# DATASET CONTENT:

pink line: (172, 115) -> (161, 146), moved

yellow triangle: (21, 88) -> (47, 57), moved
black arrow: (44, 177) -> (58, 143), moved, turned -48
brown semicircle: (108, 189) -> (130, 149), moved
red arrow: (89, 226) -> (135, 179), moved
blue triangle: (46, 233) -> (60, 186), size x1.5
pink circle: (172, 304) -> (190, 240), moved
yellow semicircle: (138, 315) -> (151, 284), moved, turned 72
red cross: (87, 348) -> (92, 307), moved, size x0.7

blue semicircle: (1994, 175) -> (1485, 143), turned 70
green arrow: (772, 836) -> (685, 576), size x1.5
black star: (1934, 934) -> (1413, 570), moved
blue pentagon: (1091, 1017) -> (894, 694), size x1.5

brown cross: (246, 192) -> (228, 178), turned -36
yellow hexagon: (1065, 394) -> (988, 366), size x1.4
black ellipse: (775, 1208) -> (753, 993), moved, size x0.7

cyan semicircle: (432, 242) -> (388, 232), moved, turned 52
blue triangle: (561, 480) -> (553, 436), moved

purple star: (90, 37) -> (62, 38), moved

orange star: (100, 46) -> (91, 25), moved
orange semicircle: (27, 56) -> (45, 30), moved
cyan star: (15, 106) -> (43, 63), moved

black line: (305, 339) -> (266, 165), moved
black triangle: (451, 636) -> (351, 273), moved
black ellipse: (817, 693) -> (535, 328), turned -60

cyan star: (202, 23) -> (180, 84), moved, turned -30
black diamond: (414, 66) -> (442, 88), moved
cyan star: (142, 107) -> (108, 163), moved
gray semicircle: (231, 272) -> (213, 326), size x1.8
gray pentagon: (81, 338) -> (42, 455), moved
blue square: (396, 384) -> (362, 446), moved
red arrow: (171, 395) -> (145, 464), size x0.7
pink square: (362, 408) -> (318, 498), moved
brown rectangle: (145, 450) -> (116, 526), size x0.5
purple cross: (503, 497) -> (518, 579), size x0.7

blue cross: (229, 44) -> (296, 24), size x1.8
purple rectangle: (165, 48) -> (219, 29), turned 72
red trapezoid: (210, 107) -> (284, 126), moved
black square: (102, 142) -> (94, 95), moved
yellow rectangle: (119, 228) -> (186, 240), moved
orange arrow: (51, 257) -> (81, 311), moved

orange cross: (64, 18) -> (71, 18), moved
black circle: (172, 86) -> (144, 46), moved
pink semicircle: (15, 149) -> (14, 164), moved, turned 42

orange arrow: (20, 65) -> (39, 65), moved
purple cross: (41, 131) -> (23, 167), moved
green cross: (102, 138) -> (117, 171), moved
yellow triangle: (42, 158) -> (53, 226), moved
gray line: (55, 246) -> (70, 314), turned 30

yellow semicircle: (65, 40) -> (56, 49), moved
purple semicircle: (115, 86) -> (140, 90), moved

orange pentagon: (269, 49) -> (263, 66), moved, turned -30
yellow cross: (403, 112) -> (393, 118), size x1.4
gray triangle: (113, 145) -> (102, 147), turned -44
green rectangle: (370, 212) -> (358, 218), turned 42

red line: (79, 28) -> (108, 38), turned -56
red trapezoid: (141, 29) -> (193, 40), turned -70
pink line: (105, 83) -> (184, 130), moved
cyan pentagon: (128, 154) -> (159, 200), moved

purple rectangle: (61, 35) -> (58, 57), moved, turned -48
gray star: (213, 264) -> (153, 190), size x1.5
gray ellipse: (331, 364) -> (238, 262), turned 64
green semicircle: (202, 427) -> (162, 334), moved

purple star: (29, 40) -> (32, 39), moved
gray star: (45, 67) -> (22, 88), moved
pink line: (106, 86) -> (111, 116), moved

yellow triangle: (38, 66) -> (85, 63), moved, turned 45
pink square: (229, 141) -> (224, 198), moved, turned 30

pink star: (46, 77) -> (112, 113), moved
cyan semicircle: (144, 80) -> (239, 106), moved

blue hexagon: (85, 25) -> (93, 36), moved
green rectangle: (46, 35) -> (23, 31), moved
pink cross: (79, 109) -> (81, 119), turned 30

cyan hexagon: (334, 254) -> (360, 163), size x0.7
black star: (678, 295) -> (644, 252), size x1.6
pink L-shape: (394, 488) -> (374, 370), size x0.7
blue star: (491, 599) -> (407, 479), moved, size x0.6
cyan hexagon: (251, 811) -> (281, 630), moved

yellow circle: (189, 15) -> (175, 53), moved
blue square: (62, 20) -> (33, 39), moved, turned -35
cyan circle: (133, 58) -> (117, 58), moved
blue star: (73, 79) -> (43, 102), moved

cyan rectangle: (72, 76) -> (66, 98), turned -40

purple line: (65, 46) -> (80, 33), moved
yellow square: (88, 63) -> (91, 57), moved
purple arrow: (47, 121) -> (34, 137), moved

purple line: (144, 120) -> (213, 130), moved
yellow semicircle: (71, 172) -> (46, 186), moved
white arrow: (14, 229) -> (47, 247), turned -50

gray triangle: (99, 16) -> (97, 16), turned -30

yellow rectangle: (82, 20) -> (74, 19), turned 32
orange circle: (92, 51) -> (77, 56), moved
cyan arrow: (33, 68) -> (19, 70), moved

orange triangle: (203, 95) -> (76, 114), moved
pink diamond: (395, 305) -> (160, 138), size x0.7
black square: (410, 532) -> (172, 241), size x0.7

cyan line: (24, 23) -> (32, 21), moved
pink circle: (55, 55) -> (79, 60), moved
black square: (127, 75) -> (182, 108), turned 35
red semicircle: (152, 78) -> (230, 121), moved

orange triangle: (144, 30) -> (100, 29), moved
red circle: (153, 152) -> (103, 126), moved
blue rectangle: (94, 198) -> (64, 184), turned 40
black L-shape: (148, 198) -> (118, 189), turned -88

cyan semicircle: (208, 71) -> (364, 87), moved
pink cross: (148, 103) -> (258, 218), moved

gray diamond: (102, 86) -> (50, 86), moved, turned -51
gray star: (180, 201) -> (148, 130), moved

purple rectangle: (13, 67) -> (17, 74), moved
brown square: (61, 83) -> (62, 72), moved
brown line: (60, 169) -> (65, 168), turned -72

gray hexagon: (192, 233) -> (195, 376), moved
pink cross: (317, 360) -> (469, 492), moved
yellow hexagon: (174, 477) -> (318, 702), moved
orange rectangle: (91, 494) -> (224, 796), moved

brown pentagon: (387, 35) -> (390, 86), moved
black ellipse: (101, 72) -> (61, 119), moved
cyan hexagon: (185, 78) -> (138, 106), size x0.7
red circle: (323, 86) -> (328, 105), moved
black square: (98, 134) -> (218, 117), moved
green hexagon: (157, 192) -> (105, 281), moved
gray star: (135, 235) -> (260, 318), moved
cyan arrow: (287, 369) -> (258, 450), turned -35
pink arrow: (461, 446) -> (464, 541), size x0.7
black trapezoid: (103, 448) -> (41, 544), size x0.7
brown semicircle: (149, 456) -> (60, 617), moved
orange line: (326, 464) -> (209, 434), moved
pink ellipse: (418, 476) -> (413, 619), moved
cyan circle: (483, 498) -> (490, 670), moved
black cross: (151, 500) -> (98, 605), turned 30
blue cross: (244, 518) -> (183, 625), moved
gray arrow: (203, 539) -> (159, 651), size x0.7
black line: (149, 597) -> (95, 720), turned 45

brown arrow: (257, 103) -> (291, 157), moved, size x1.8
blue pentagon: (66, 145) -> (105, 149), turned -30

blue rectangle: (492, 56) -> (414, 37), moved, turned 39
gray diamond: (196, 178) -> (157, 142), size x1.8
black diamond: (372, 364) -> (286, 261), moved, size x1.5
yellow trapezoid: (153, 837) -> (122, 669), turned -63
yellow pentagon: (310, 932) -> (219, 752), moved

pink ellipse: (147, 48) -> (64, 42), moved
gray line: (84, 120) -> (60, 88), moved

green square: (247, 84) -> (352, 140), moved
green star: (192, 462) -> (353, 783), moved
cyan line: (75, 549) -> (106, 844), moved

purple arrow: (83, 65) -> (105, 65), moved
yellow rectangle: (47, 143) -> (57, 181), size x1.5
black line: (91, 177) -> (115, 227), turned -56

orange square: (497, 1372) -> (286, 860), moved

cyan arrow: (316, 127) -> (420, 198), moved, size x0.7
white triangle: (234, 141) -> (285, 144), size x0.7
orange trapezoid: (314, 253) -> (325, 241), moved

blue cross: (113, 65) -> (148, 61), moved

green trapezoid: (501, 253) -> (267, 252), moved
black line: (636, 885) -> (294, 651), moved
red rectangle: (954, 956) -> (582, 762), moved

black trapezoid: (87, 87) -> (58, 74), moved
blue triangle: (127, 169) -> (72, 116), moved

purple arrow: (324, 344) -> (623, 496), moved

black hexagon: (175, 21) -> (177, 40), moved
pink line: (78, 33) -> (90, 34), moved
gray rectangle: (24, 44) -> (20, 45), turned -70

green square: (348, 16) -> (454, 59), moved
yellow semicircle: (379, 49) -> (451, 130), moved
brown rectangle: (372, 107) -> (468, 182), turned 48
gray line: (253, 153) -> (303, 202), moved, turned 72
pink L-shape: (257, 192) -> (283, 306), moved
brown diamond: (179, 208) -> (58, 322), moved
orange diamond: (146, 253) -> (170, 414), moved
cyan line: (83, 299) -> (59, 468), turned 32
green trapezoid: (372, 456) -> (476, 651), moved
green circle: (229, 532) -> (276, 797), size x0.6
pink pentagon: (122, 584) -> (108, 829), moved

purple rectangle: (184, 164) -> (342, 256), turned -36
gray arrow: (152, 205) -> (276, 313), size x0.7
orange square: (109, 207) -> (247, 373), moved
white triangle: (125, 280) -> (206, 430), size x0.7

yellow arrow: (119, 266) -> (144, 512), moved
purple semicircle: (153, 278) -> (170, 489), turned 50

# BRIEF:
Please give back, exactly as it stands above, the stretch from the line with "gray triangle: (113, 145)" through the line with "green semicircle: (202, 427)", and no line outside it.

# ANSWER FOR THE TASK:
gray triangle: (113, 145) -> (102, 147), turned -44
green rectangle: (370, 212) -> (358, 218), turned 42

red line: (79, 28) -> (108, 38), turned -56
red trapezoid: (141, 29) -> (193, 40), turned -70
pink line: (105, 83) -> (184, 130), moved
cyan pentagon: (128, 154) -> (159, 200), moved

purple rectangle: (61, 35) -> (58, 57), moved, turned -48
gray star: (213, 264) -> (153, 190), size x1.5
gray ellipse: (331, 364) -> (238, 262), turned 64
green semicircle: (202, 427) -> (162, 334), moved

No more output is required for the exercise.